PROBLEM TO WORK ON: Once the line holding "green diamond: (401, 236)" is found in the entries below, restate it and each line after it word for word, with no pictures.

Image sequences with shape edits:
──────────────────────────────

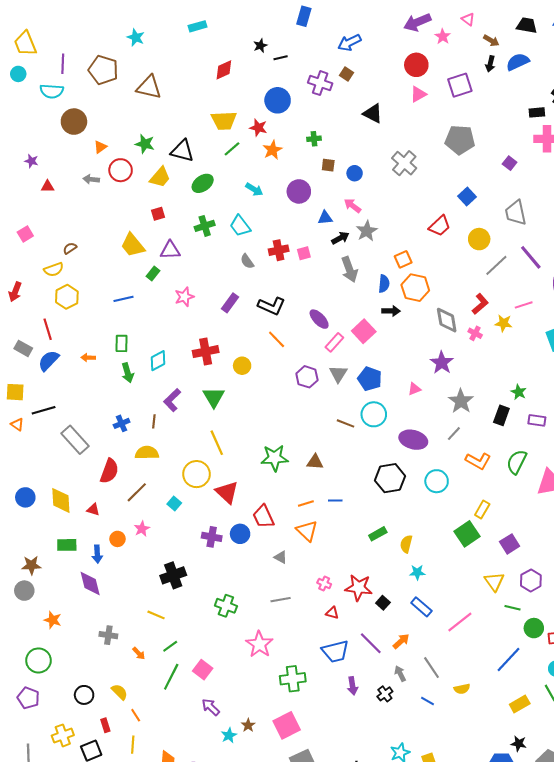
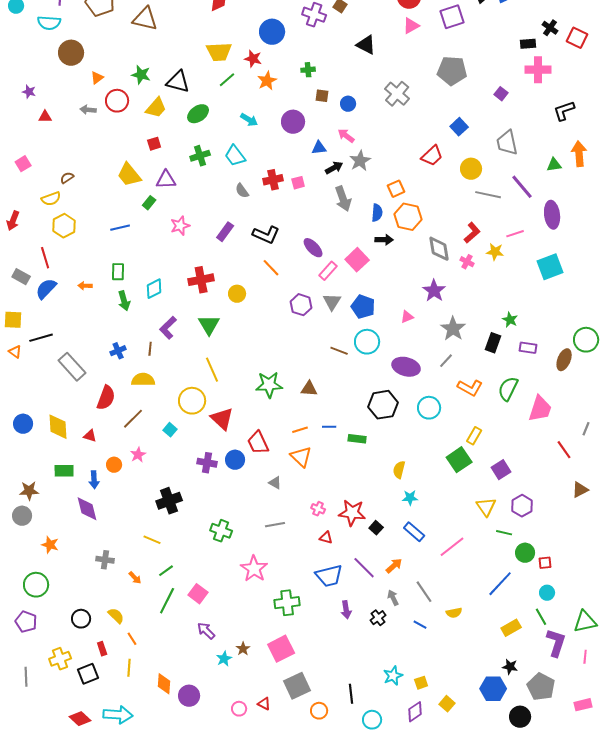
gray line: (496, 265) -> (488, 195), turned 55
green rectangle: (378, 534) -> (357, 439), moved, turned 36

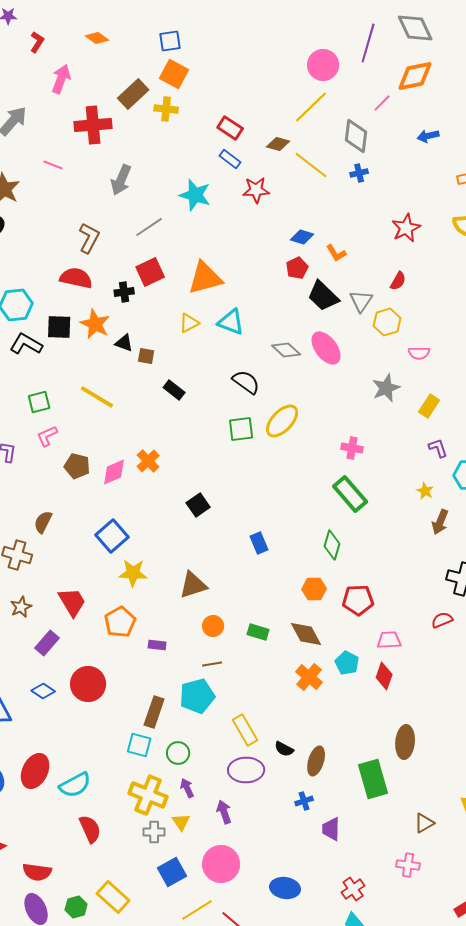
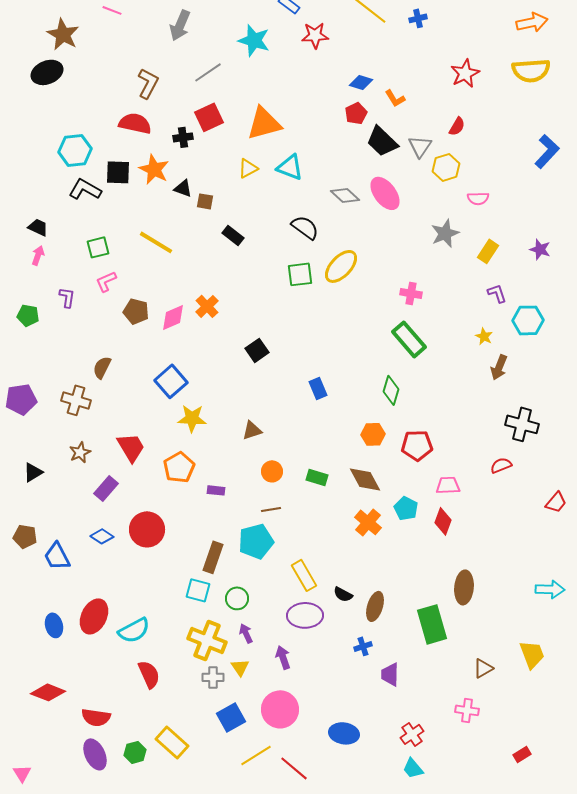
brown triangle: (193, 585) -> (252, 430), size x0.7

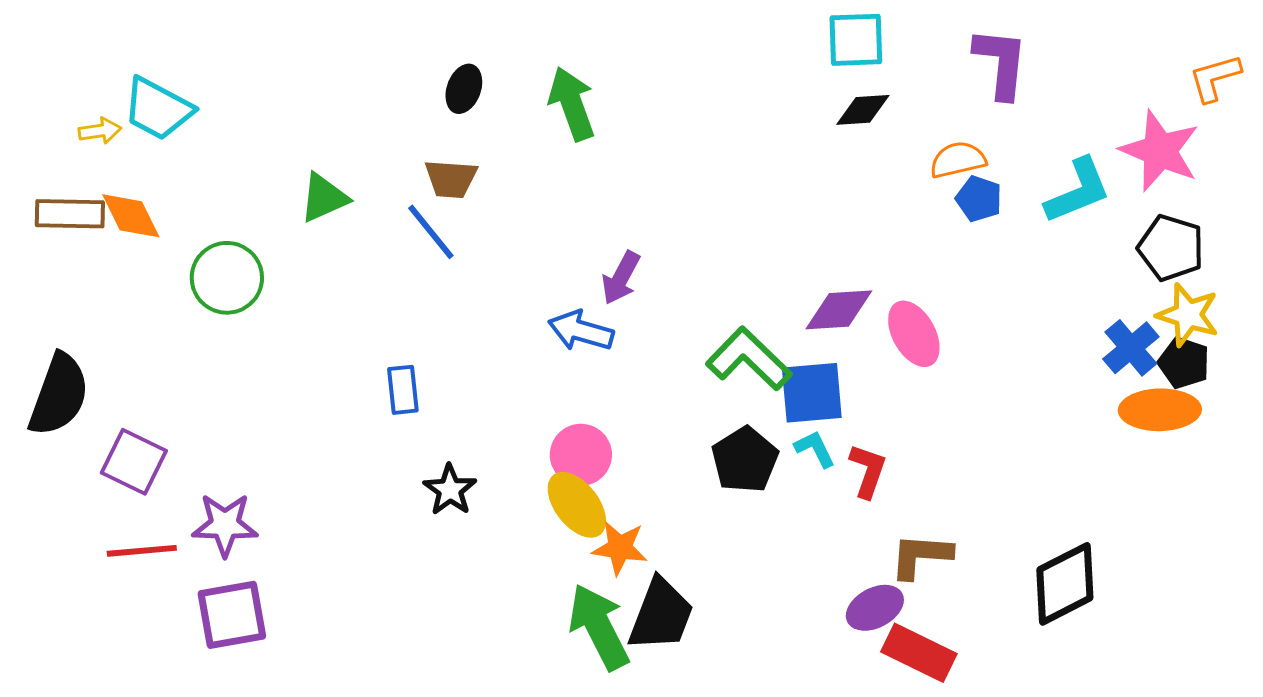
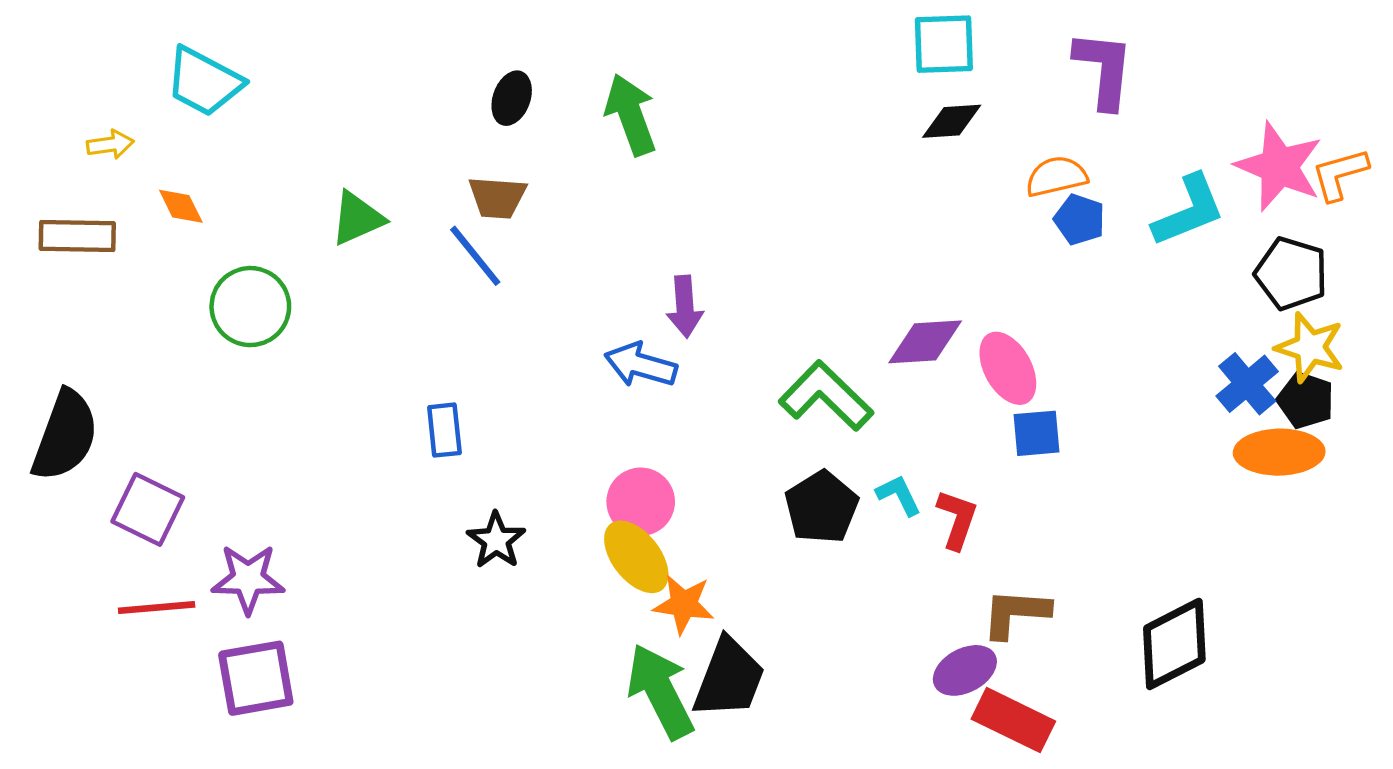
orange L-shape: (1215, 78) -> (1340, 174), moved
cyan trapezoid: (158, 109) -> (204, 82), moved
orange diamond: (131, 216) -> (181, 206), moved, size x0.7
purple arrow: (621, 278) -> (685, 307), turned -32
blue square: (812, 393) -> (1037, 433), moved, size x0.7

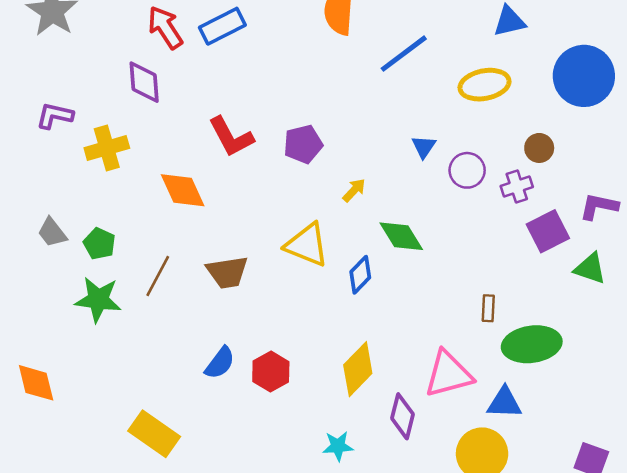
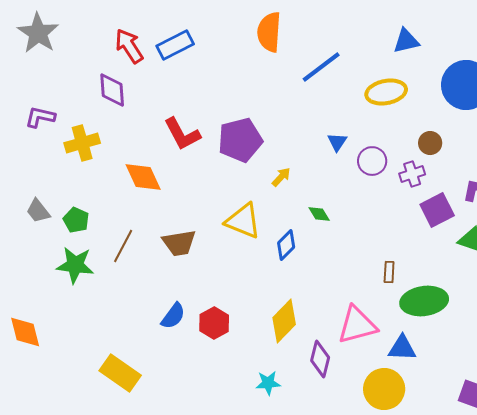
purple pentagon: (303, 144) -> (240, 140), size x1.4
green diamond: (401, 236) -> (319, 214), size x0.6

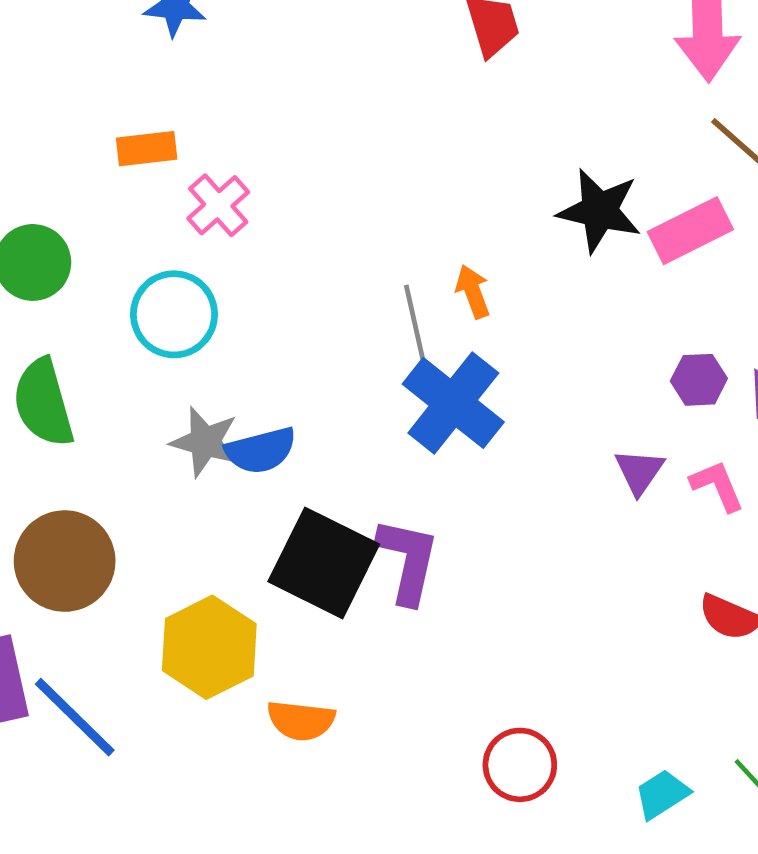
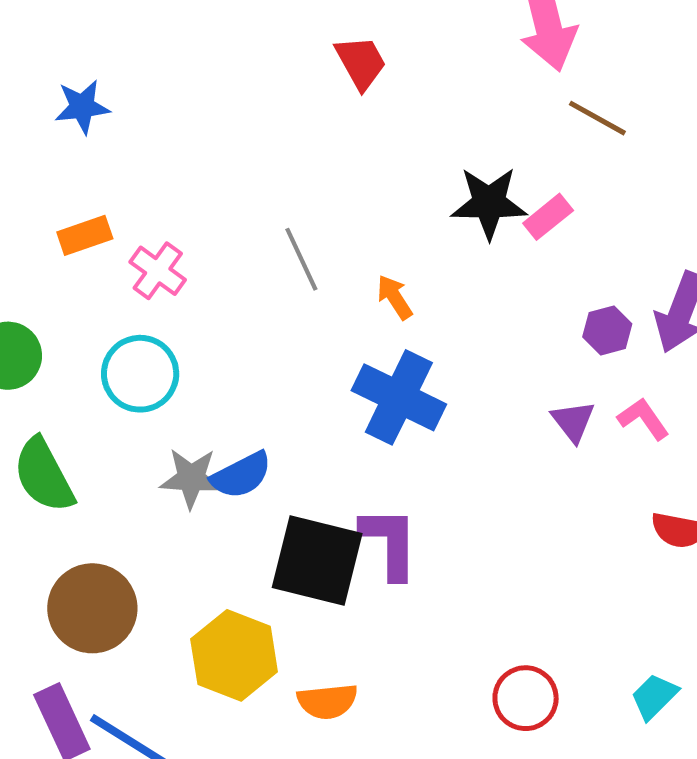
pink rectangle: (690, 231) -> (548, 217), moved, size x0.7
gray line: (414, 322) -> (301, 259), moved

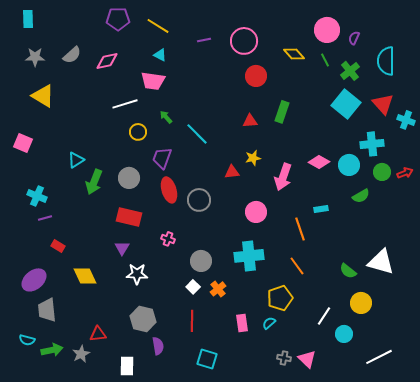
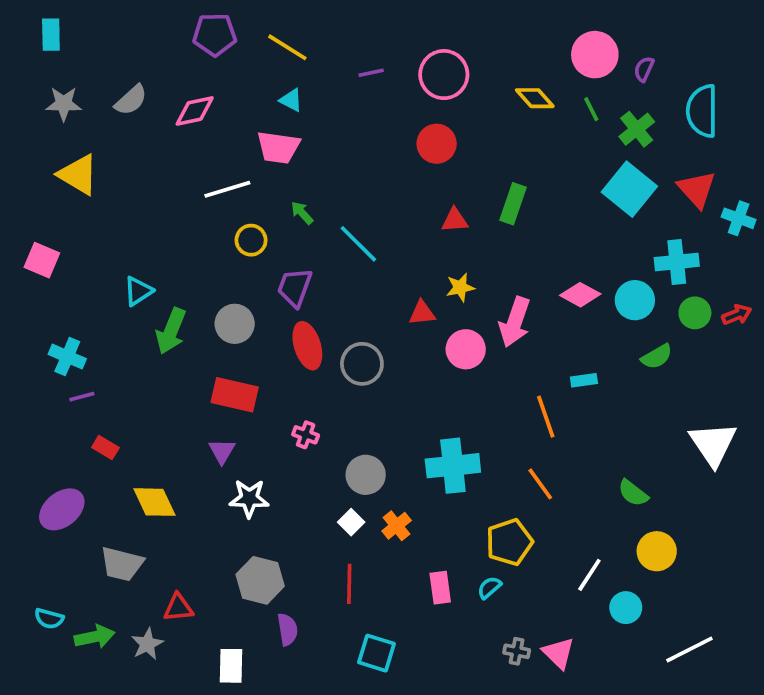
red circle: (256, 76) -> (437, 144), moved
pink circle: (256, 212) -> (466, 349), moved
white triangle: (381, 262) -> (713, 444), moved, turned 40
gray trapezoid: (47, 310) -> (122, 564), moved, turned -70

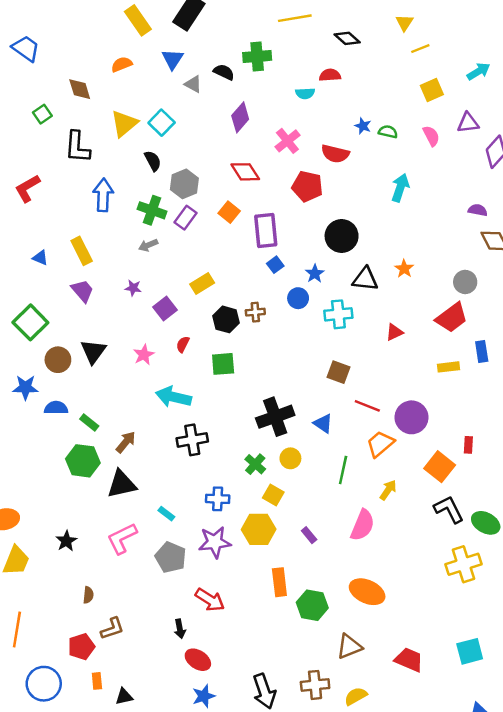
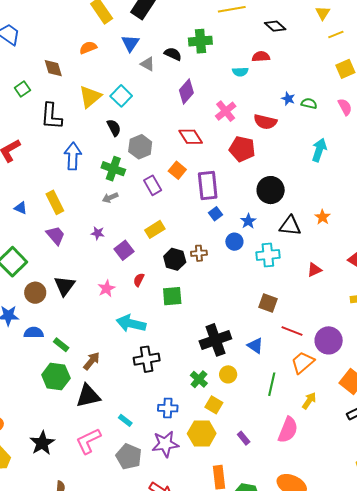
purple rectangle: (185, 218) -> (153, 185), moved, turned -66
black star: (66, 541) -> (42, 443), size x1.4

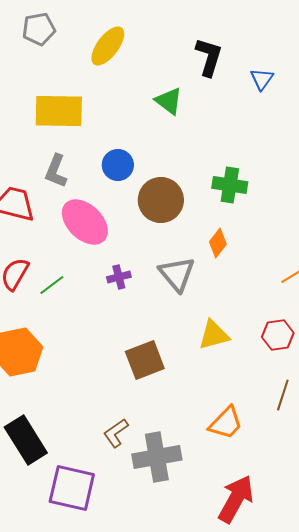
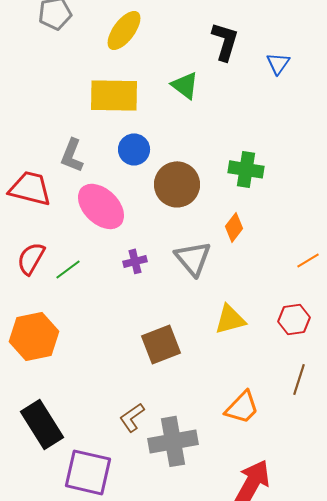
yellow rectangle: (59, 111) -> (114, 95), moved

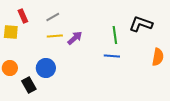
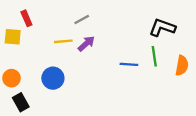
gray line: (53, 17) -> (82, 19), moved
green line: (115, 35) -> (154, 56), moved
black rectangle: (29, 85) -> (21, 102), moved

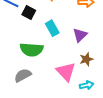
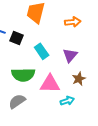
pink triangle: (66, 72) -> (50, 84), moved, turned -40
cyan arrow: (87, 85) -> (67, 101), moved

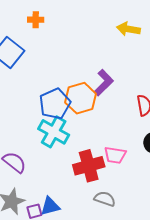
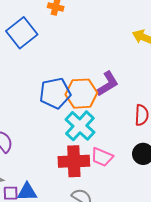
cyan cross: (54, 132) -> (80, 126), moved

──────────────────────────────

SOLUTION TO THE PROBLEM:
green diamond: (401, 236) -> (319, 214), size x0.6

pink rectangle: (690, 231) -> (548, 217), moved, size x0.7
gray line: (414, 322) -> (301, 259), moved

red circle: (256, 76) -> (437, 144), moved
pink circle: (256, 212) -> (466, 349), moved
white triangle: (381, 262) -> (713, 444), moved, turned 40
gray trapezoid: (47, 310) -> (122, 564), moved, turned -70

purple rectangle: (185, 218) -> (153, 185), moved, turned -66
black star: (66, 541) -> (42, 443), size x1.4

yellow rectangle: (59, 111) -> (114, 95), moved

gray line: (53, 17) -> (82, 19), moved
green line: (115, 35) -> (154, 56), moved
black rectangle: (29, 85) -> (21, 102), moved

pink triangle: (66, 72) -> (50, 84), moved, turned -40
cyan arrow: (87, 85) -> (67, 101), moved

cyan cross: (54, 132) -> (80, 126), moved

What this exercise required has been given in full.